*** Entries provided ***
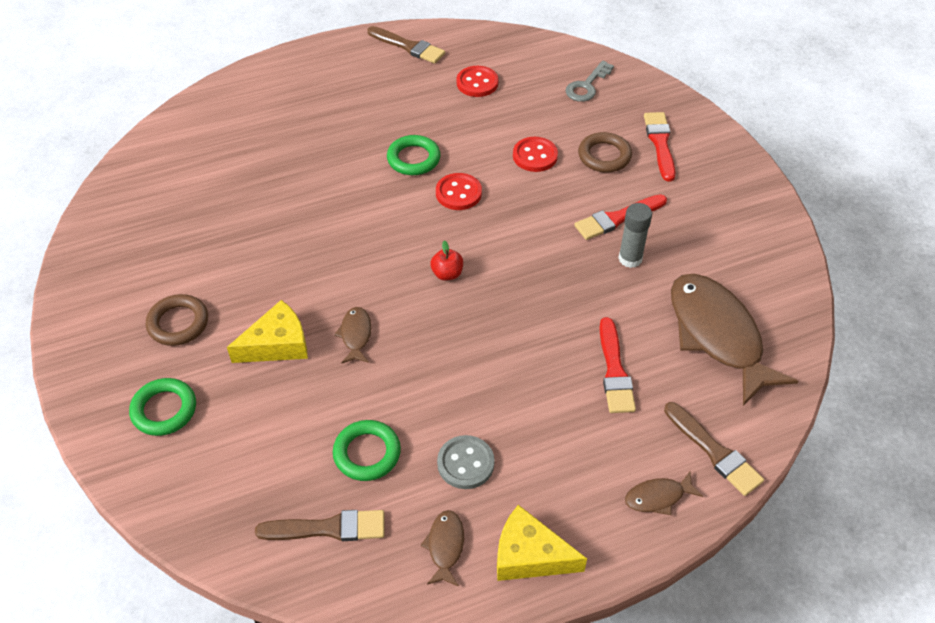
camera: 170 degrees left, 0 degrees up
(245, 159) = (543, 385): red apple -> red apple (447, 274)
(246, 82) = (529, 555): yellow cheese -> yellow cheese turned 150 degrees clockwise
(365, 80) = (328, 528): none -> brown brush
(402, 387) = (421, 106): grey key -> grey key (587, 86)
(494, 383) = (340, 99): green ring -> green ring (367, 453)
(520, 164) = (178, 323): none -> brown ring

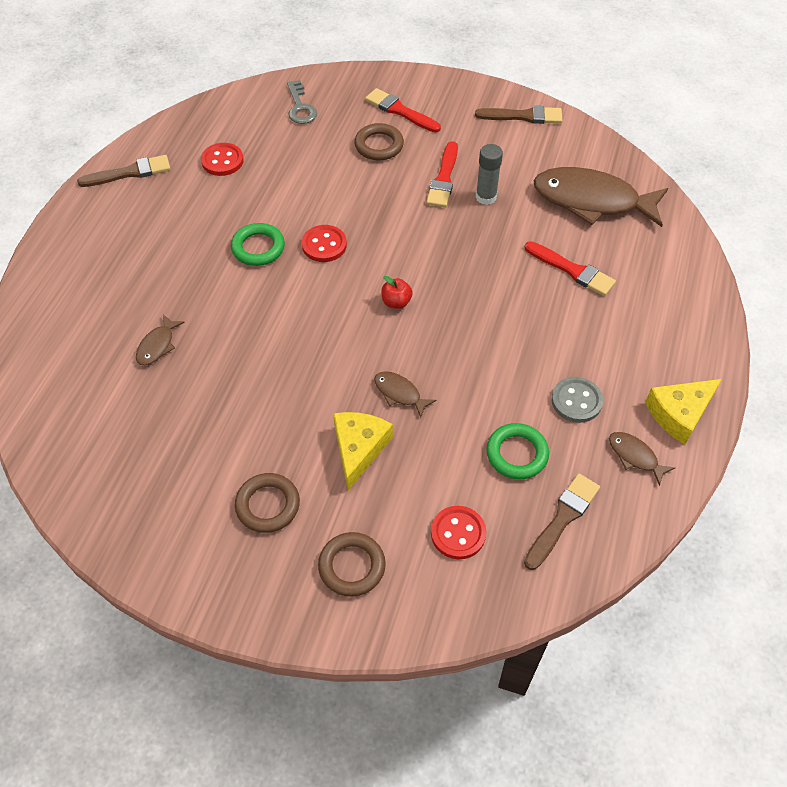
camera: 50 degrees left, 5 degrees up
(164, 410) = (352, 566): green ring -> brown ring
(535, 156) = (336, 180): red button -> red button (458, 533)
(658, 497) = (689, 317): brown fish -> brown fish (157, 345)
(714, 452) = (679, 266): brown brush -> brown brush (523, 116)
*** End of Entries provided ***
Sift the material for lines with the string "brush". Copy each one found.

• _Answer section_
(365, 80) = (328, 528): none -> brown brush
(714, 452) = (679, 266): brown brush -> brown brush (523, 116)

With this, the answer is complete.